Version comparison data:
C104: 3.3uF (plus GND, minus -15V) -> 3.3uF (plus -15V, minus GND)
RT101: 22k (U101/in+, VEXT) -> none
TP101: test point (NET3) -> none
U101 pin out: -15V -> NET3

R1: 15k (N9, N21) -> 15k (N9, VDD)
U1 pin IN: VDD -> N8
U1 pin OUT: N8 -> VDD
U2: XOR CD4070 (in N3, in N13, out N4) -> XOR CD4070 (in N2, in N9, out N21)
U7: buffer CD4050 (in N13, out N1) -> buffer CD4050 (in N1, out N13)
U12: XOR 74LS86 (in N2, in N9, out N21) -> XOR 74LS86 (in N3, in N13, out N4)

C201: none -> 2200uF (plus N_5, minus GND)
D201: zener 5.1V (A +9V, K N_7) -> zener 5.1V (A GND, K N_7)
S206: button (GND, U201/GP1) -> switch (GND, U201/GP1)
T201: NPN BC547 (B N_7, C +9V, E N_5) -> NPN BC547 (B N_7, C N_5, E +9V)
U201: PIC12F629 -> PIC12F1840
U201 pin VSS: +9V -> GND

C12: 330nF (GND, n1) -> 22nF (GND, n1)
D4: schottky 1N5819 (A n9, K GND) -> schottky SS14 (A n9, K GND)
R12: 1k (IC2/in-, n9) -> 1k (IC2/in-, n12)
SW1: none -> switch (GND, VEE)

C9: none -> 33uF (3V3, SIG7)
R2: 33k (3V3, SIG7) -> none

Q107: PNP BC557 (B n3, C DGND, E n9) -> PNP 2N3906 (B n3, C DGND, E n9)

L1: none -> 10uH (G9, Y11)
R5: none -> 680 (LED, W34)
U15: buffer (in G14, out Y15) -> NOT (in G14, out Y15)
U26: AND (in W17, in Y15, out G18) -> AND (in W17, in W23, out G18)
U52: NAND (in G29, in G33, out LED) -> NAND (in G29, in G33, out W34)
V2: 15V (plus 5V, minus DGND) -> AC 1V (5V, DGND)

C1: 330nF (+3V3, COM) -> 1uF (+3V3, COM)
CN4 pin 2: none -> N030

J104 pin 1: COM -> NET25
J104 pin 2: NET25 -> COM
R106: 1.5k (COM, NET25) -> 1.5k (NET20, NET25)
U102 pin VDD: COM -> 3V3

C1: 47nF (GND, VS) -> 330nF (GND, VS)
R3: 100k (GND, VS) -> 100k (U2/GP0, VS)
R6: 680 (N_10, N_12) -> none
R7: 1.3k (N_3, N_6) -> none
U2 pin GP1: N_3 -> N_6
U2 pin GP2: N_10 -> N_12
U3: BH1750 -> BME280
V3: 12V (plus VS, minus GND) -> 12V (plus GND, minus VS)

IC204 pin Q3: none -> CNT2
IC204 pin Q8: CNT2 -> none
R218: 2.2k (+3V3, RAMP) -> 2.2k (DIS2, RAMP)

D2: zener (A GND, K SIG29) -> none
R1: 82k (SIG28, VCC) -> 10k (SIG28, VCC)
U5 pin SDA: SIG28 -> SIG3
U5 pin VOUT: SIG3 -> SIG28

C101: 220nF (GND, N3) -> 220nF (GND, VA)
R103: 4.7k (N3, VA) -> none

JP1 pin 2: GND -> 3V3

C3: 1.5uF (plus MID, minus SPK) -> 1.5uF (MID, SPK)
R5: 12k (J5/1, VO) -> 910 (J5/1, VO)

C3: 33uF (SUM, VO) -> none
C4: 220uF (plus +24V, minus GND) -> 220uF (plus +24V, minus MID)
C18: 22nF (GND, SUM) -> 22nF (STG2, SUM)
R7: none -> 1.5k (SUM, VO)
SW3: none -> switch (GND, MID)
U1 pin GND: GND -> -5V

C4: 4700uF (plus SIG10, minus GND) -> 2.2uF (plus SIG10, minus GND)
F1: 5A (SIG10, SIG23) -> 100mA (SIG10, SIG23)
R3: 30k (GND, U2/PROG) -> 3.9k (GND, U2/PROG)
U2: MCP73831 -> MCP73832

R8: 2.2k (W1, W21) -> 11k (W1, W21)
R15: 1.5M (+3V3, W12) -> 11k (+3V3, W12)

▶ Exercise: Up to and including the line that contains "C12: 330nF (GND, n1) -> 22nF (GND, n1)", output the records above exactly, beginning with their first line.

▶ Solution for this problem:
C104: 3.3uF (plus GND, minus -15V) -> 3.3uF (plus -15V, minus GND)
RT101: 22k (U101/in+, VEXT) -> none
TP101: test point (NET3) -> none
U101 pin out: -15V -> NET3

R1: 15k (N9, N21) -> 15k (N9, VDD)
U1 pin IN: VDD -> N8
U1 pin OUT: N8 -> VDD
U2: XOR CD4070 (in N3, in N13, out N4) -> XOR CD4070 (in N2, in N9, out N21)
U7: buffer CD4050 (in N13, out N1) -> buffer CD4050 (in N1, out N13)
U12: XOR 74LS86 (in N2, in N9, out N21) -> XOR 74LS86 (in N3, in N13, out N4)

C201: none -> 2200uF (plus N_5, minus GND)
D201: zener 5.1V (A +9V, K N_7) -> zener 5.1V (A GND, K N_7)
S206: button (GND, U201/GP1) -> switch (GND, U201/GP1)
T201: NPN BC547 (B N_7, C +9V, E N_5) -> NPN BC547 (B N_7, C N_5, E +9V)
U201: PIC12F629 -> PIC12F1840
U201 pin VSS: +9V -> GND

C12: 330nF (GND, n1) -> 22nF (GND, n1)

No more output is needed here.